**Required work**
Every line of the listing that contains the word "LEDK" is to be copied out.
··· Records for this exercise
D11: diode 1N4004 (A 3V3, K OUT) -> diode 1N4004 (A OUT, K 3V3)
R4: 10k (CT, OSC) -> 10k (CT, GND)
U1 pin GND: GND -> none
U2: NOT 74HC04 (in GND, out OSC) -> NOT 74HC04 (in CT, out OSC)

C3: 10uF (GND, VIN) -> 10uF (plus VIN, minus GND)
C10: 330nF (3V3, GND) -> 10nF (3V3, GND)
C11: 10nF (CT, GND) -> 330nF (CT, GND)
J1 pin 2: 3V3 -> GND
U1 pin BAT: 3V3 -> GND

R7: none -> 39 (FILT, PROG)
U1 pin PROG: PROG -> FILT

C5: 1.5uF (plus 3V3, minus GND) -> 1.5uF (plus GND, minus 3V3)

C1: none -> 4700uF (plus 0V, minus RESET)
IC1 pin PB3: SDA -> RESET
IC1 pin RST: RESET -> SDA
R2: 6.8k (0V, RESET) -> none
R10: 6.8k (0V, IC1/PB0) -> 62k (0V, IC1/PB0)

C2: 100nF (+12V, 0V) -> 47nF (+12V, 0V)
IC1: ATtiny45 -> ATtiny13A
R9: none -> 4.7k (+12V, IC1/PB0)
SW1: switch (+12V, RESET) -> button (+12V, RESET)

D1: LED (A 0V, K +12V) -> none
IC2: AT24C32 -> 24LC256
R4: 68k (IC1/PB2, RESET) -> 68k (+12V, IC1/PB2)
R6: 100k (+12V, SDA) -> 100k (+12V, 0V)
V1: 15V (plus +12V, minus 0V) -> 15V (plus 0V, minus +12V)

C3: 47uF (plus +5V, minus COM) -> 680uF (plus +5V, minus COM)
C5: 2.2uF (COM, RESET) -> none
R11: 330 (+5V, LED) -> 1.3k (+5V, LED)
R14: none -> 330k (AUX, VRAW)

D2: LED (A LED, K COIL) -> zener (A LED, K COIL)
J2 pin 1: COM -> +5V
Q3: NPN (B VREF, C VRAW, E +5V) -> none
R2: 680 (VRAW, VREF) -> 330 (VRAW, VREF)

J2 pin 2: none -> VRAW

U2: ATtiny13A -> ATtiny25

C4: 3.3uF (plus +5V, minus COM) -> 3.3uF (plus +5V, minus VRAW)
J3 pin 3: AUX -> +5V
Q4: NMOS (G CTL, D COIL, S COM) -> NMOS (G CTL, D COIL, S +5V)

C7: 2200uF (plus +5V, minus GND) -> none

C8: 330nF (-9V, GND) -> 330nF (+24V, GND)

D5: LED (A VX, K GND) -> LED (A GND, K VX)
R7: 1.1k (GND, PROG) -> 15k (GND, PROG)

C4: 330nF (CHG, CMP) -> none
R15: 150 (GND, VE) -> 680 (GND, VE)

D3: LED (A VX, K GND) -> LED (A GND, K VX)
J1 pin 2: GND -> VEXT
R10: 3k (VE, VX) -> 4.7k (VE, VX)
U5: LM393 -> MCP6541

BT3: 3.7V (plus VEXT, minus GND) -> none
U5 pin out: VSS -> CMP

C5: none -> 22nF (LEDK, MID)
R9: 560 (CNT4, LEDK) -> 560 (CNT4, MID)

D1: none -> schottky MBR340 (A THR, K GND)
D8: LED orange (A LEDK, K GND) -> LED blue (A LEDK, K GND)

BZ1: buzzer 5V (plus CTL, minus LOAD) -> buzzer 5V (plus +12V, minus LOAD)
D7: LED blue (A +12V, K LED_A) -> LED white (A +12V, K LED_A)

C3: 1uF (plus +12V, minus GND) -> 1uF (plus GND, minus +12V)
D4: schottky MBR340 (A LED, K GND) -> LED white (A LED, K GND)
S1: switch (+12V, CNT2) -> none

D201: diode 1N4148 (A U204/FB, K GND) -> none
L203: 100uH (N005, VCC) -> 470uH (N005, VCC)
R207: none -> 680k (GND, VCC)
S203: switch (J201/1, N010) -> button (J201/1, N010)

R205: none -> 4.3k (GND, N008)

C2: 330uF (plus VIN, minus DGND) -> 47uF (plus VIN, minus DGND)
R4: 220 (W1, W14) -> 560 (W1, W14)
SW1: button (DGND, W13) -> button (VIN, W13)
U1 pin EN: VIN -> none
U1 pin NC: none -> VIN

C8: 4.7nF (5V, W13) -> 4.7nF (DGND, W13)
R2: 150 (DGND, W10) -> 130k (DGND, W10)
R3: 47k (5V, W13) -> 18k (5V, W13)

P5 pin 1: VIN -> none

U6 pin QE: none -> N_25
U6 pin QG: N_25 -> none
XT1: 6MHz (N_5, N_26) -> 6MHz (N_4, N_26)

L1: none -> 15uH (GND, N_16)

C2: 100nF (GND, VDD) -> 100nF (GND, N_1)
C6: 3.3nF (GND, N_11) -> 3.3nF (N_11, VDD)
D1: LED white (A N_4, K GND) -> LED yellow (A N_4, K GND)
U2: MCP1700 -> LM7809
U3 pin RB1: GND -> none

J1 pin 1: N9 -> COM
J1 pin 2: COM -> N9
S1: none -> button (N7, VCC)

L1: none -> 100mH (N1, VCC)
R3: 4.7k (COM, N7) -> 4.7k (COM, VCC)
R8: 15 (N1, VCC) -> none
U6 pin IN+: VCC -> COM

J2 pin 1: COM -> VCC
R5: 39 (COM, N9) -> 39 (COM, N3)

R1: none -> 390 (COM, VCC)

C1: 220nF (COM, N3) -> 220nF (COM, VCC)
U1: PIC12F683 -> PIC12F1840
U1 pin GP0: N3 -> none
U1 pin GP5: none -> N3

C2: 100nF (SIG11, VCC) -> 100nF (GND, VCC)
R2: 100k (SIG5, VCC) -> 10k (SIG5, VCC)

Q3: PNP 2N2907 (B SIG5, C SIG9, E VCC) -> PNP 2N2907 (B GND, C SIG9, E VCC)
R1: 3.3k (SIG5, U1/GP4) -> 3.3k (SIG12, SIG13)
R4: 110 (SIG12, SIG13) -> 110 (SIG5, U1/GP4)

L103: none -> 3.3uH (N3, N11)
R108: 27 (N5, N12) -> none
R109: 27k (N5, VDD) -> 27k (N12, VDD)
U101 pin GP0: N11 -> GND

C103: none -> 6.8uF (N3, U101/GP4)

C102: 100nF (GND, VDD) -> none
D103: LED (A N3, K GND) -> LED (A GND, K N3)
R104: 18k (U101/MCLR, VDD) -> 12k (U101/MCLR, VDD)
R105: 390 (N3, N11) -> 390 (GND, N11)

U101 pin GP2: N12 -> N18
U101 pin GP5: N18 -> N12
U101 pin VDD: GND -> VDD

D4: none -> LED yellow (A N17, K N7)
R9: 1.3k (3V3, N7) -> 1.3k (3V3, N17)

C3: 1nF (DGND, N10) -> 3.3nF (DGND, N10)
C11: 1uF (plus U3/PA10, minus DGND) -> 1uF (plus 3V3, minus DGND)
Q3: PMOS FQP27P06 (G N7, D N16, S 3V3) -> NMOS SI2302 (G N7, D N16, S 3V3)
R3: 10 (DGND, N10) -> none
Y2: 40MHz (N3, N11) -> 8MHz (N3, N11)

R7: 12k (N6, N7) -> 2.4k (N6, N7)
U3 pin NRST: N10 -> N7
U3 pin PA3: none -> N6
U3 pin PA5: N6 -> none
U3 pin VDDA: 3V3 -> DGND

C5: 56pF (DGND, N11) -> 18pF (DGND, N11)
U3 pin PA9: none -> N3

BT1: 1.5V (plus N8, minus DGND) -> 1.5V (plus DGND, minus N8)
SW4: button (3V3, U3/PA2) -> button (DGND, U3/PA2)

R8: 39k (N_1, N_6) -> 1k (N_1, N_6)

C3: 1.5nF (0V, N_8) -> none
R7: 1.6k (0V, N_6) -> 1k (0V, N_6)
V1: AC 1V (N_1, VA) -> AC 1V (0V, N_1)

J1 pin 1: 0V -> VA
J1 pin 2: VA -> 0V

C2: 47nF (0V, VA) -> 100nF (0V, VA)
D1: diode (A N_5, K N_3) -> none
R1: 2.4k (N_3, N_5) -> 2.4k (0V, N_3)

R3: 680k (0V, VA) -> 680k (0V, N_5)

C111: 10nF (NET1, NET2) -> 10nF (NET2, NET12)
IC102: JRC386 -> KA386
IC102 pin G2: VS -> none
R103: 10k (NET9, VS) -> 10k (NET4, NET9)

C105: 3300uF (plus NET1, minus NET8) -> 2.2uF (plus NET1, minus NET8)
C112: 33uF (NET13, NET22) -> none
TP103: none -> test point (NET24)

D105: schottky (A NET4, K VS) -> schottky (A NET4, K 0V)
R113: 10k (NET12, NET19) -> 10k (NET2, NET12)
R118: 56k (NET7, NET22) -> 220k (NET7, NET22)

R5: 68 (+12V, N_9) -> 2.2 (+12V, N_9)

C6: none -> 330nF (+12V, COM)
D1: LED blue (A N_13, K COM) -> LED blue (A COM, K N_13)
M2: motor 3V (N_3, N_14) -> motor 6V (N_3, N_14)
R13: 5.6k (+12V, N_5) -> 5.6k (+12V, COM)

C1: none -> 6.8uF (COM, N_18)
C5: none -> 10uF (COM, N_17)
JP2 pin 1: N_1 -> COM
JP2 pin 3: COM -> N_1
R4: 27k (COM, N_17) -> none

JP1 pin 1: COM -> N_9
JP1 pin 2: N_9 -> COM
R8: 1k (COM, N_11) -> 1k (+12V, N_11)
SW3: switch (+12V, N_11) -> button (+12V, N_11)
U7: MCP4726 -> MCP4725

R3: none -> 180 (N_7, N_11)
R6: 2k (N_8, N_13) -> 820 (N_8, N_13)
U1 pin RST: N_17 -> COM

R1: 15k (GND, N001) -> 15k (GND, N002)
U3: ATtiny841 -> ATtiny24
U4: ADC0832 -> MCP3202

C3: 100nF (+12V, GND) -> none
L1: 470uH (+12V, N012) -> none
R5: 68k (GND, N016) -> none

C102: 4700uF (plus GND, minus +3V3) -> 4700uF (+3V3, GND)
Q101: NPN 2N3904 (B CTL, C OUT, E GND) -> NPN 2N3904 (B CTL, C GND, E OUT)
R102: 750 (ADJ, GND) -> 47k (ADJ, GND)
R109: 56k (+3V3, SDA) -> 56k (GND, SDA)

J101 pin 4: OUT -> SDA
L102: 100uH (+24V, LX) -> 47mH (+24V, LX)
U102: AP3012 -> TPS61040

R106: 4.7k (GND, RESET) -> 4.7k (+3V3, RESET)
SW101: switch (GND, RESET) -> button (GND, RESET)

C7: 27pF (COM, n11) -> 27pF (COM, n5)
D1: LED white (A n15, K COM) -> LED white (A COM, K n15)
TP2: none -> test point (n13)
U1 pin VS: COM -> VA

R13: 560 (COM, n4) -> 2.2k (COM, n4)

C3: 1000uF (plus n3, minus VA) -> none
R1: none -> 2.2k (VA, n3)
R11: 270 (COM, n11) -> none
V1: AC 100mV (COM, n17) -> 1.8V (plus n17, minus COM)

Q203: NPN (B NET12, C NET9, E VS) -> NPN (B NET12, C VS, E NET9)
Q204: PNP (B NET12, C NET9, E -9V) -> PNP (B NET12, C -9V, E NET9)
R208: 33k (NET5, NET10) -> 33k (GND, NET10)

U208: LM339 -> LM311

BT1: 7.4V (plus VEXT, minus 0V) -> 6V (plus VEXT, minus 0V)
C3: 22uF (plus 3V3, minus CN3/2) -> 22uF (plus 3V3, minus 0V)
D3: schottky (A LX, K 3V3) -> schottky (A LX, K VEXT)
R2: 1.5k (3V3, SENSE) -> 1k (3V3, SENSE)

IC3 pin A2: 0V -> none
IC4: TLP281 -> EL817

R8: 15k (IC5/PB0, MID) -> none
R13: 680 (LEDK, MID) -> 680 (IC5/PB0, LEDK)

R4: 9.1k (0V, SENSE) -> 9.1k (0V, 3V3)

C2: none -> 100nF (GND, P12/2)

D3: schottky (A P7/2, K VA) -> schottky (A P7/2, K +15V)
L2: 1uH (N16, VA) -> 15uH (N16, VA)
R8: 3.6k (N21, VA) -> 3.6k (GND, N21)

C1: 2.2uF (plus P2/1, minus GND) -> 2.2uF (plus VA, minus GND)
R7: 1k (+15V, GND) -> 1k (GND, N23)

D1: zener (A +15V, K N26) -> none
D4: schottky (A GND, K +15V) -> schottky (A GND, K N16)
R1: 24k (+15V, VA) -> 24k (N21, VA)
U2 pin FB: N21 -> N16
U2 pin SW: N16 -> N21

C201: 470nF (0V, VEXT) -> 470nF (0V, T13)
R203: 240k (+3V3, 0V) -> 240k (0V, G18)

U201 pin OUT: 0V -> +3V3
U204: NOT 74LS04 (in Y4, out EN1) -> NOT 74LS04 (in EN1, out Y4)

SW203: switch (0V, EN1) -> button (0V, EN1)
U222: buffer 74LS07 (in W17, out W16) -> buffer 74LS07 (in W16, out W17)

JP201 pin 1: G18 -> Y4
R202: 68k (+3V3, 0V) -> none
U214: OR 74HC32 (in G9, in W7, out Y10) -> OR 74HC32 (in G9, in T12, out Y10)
······
**Result of the exercise**
C5: none -> 22nF (LEDK, MID)
R9: 560 (CNT4, LEDK) -> 560 (CNT4, MID)
D8: LED orange (A LEDK, K GND) -> LED blue (A LEDK, K GND)
R13: 680 (LEDK, MID) -> 680 (IC5/PB0, LEDK)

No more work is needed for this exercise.